**Problem statement:** Here, the job is to give back every entry below unchanged, omitting pictures.

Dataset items
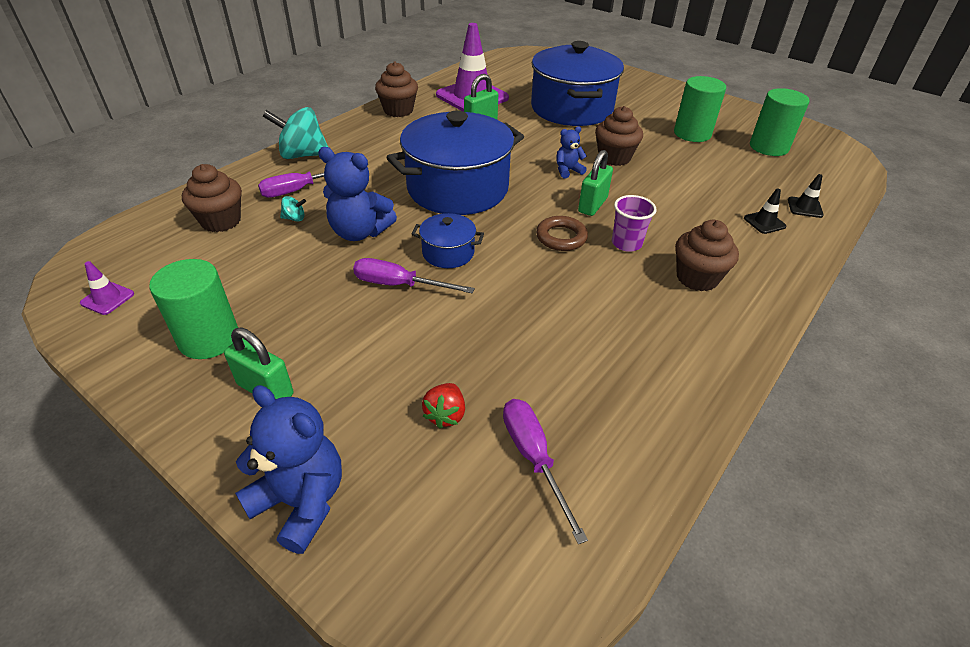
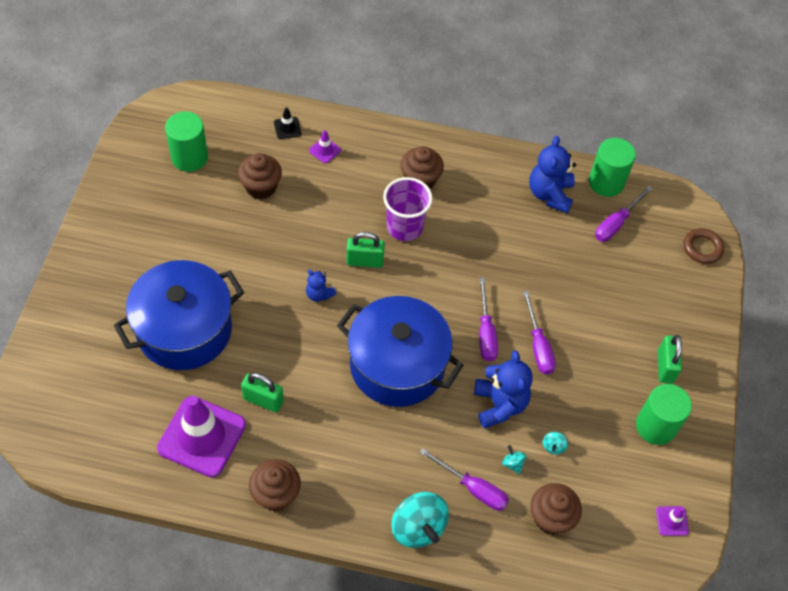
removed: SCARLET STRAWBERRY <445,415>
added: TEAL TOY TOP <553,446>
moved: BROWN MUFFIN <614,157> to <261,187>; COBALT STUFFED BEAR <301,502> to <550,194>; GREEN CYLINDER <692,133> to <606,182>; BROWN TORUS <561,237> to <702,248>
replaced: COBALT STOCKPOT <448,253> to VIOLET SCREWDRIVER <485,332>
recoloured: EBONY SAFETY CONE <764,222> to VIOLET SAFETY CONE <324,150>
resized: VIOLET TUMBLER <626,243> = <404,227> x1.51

**Response box:**
removed: SCARLET STRAWBERRY <445,415>
added: TEAL TOY TOP <553,446>
moved: BROWN MUFFIN <614,157> to <261,187>; COBALT STUFFED BEAR <301,502> to <550,194>; GREEN CYLINDER <692,133> to <606,182>; BROWN TORUS <561,237> to <702,248>
replaced: COBALT STOCKPOT <448,253> to VIOLET SCREWDRIVER <485,332>
recoloured: EBONY SAFETY CONE <764,222> to VIOLET SAFETY CONE <324,150>
resized: VIOLET TUMBLER <626,243> = <404,227> x1.51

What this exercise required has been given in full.